## Task brief
Exact reproduction, images excluded: write out the records below.

## Supplied entries
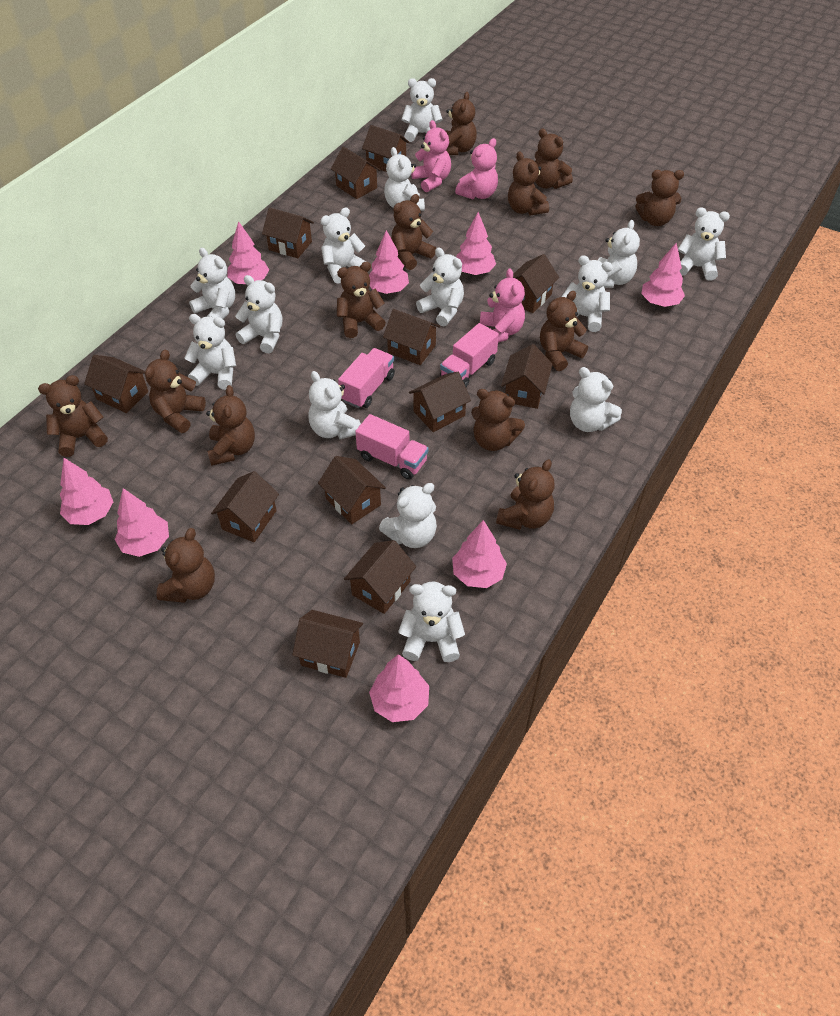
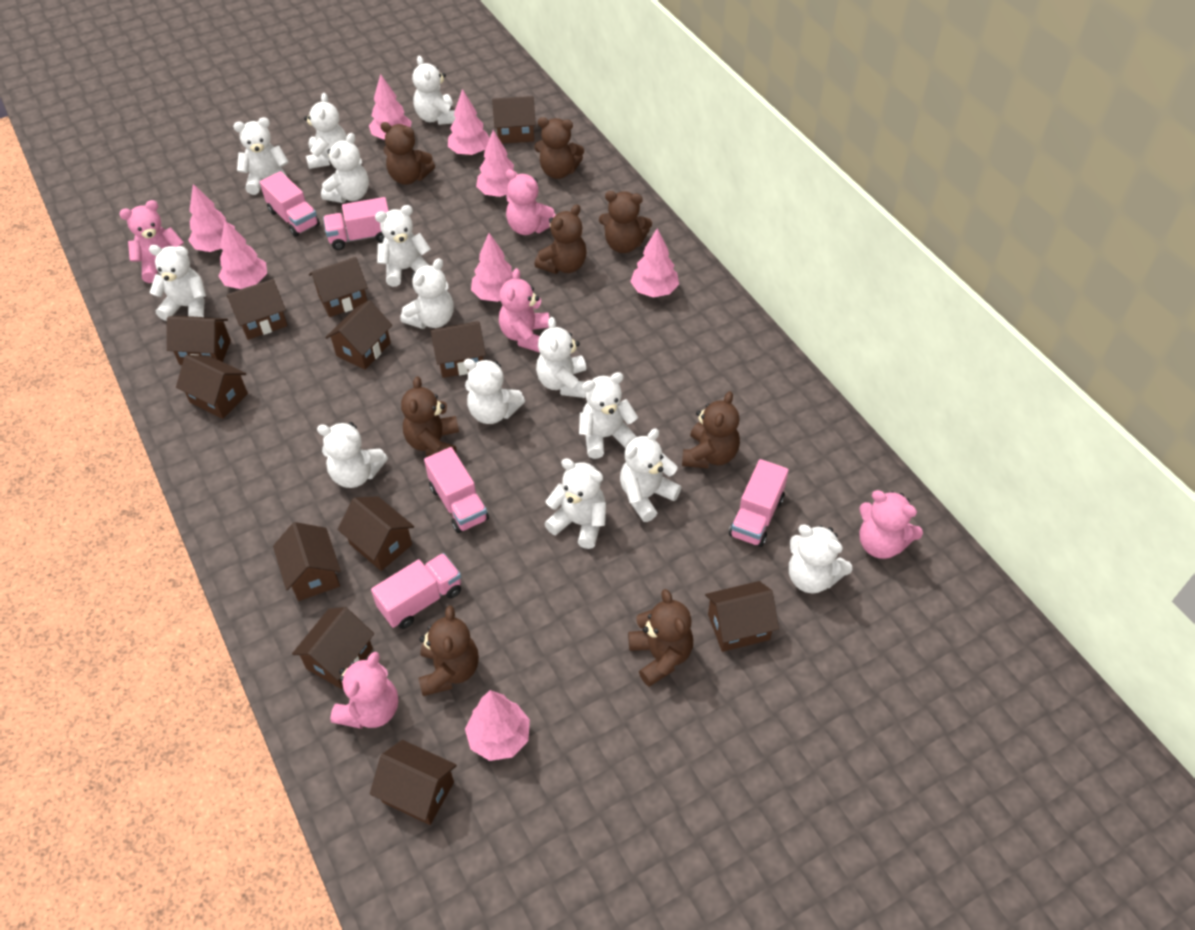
brown teddy bear: 13 -> 8
pink teddy bear: 3 -> 5
pink truck: 3 -> 5

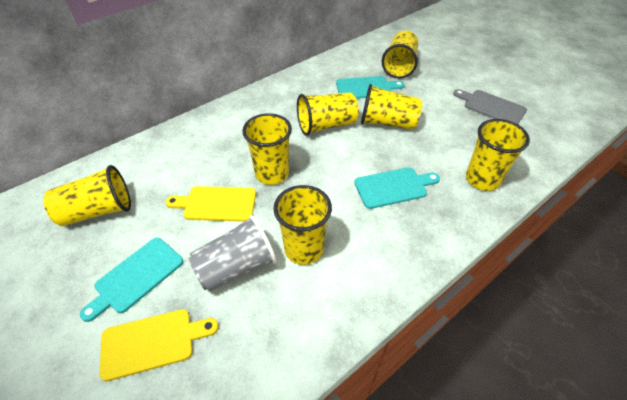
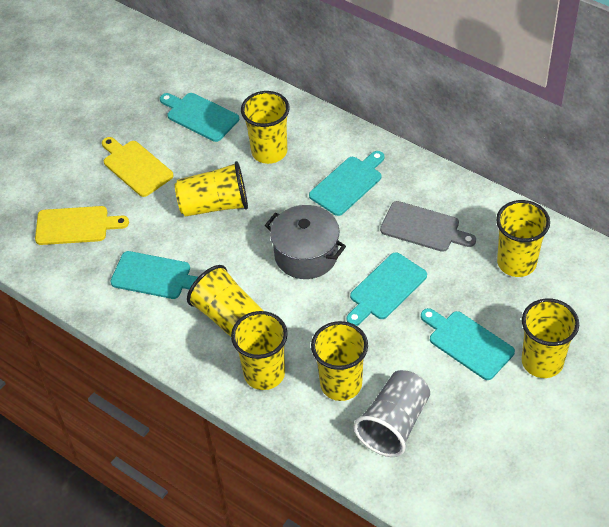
grey pot: 0 -> 1
turquoise cutting board: 3 -> 5

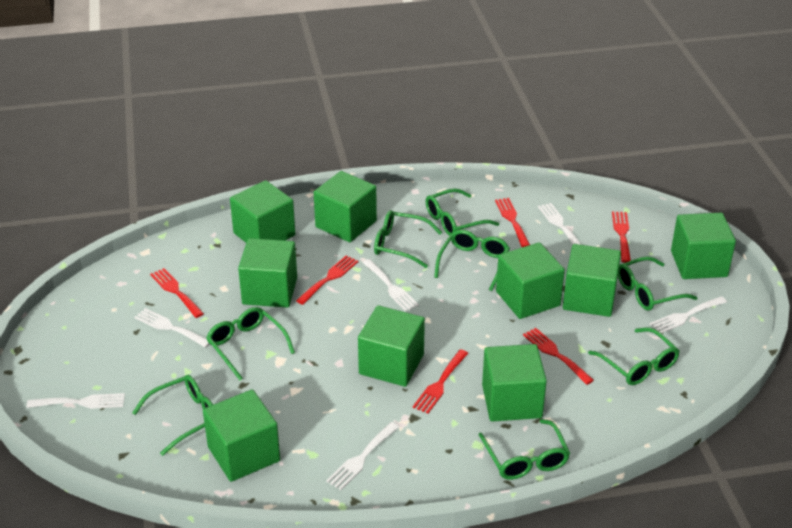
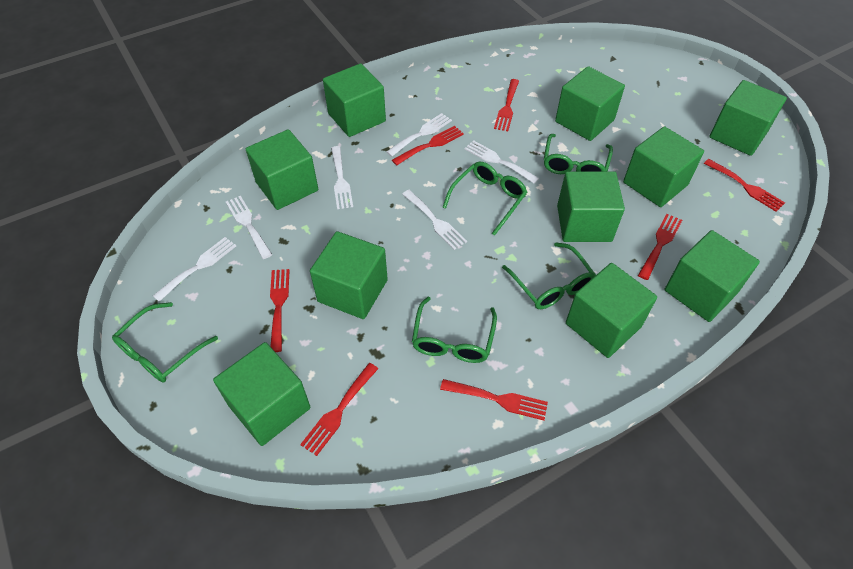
green cube: 9 -> 10
green glasses: 8 -> 5
red fork: 6 -> 7

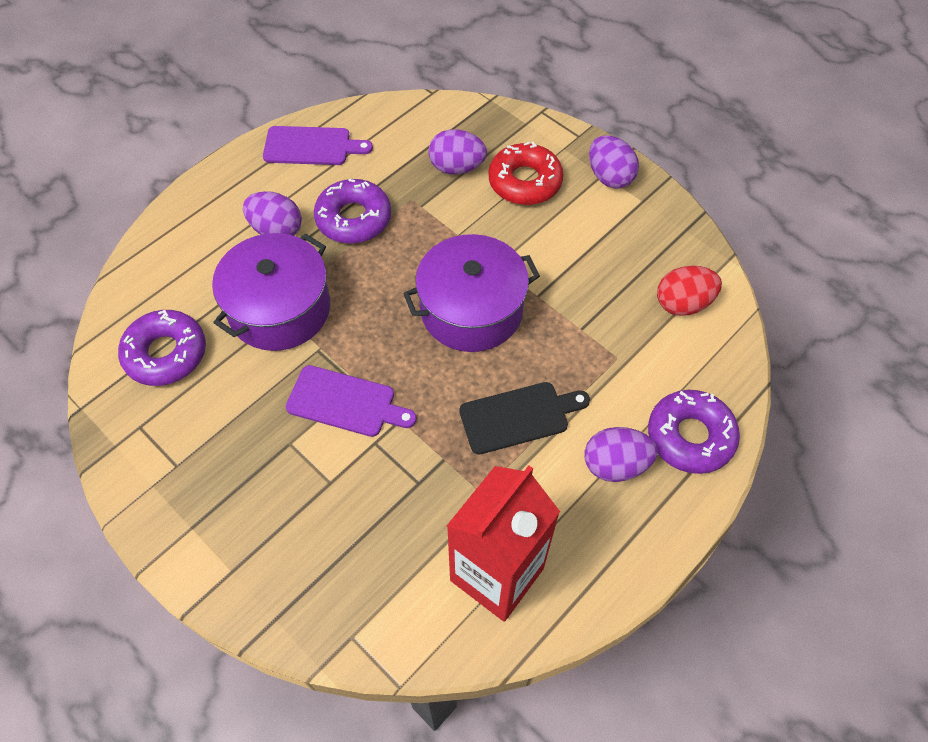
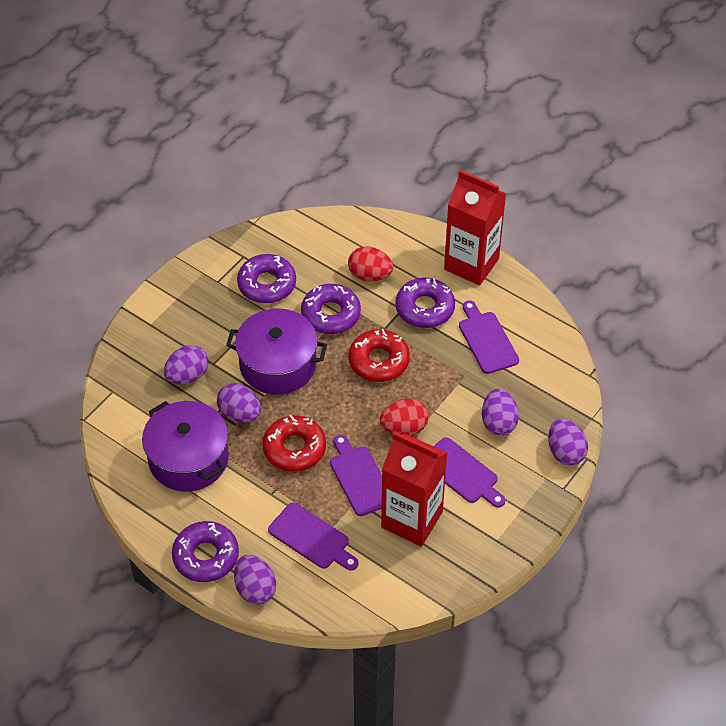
black cutting board: 1 -> 0
purple cutting board: 2 -> 4
purple donut: 3 -> 4
purple egg: 4 -> 5
red carton: 1 -> 2
red donut: 1 -> 2
red egg: 1 -> 2

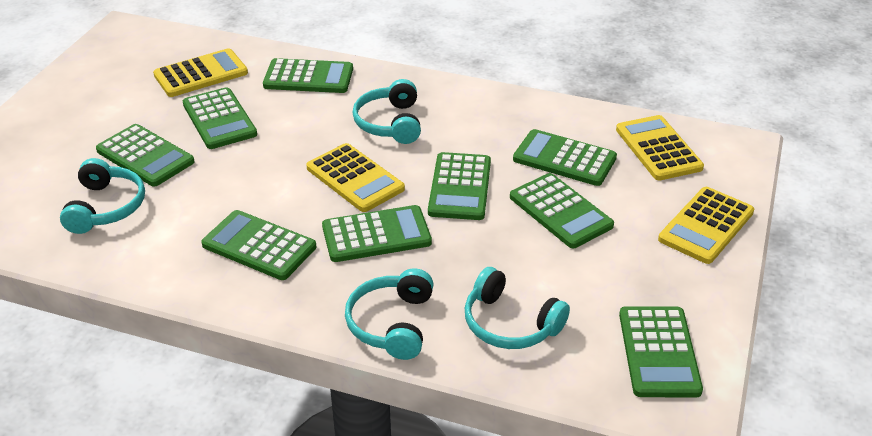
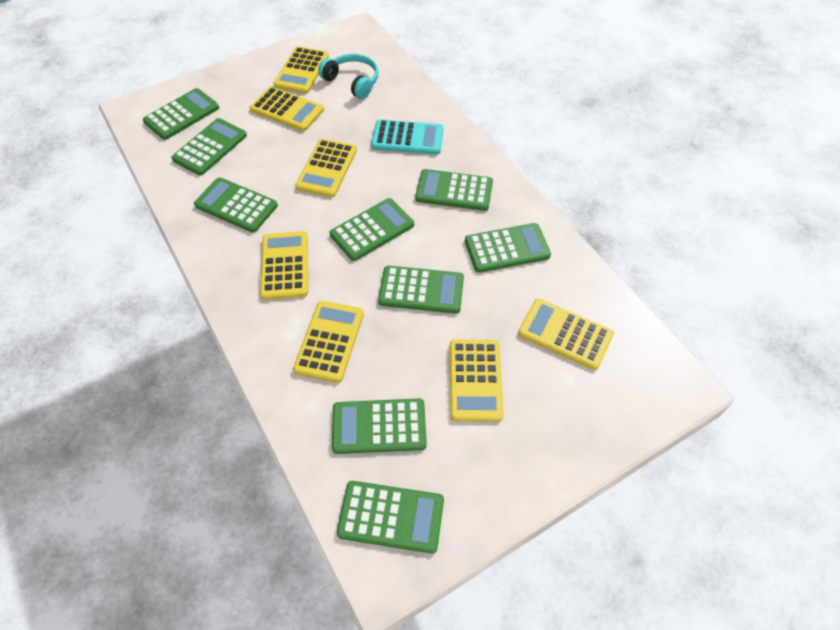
turquoise calculator: 0 -> 1
turquoise headphones: 4 -> 1
yellow calculator: 4 -> 7

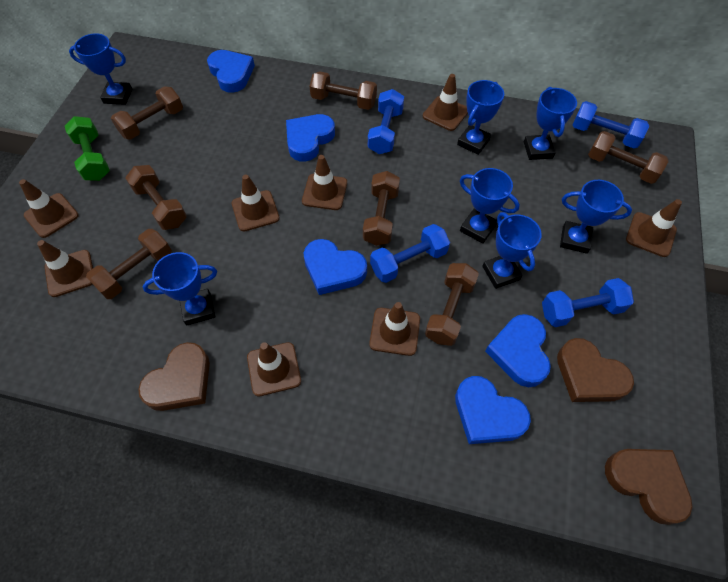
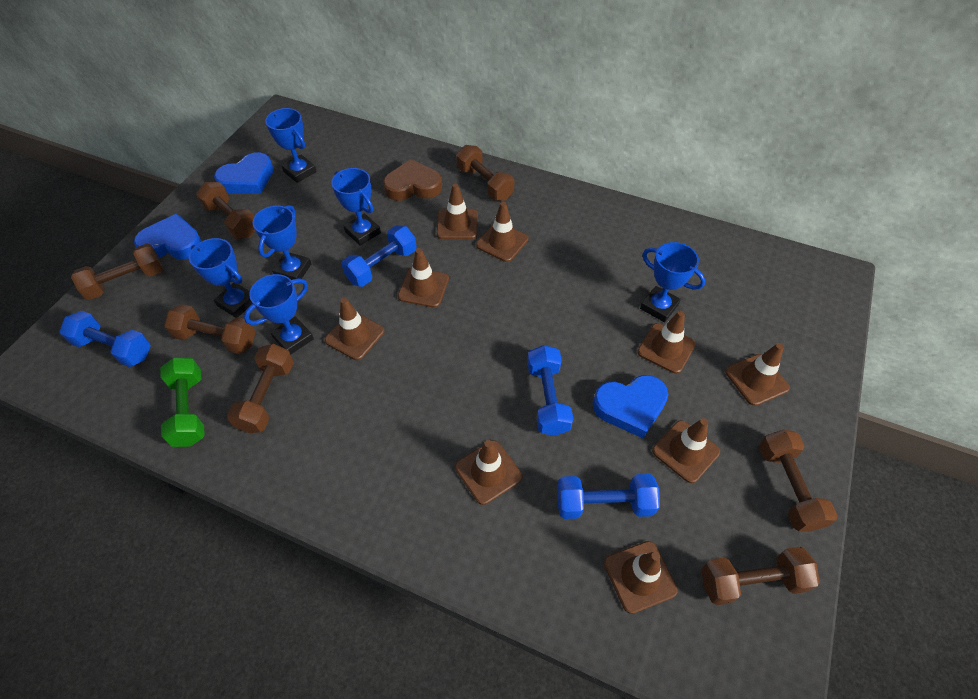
blue heart: 5 -> 3
blue trophy: 7 -> 6
brown heart: 3 -> 1
brown traffic cone: 8 -> 9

## Result
brown teddy bear: 13 -> 8
pink teddy bear: 3 -> 5
pink truck: 3 -> 5

grey pot: 0 -> 1
turquoise cutting board: 3 -> 5

green cube: 9 -> 10
green glasses: 8 -> 5
red fork: 6 -> 7

black cutting board: 1 -> 0
purple cutting board: 2 -> 4
purple donut: 3 -> 4
purple egg: 4 -> 5
red carton: 1 -> 2
red donut: 1 -> 2
red egg: 1 -> 2

turquoise calculator: 0 -> 1
turquoise headphones: 4 -> 1
yellow calculator: 4 -> 7

blue heart: 5 -> 3
blue trophy: 7 -> 6
brown heart: 3 -> 1
brown traffic cone: 8 -> 9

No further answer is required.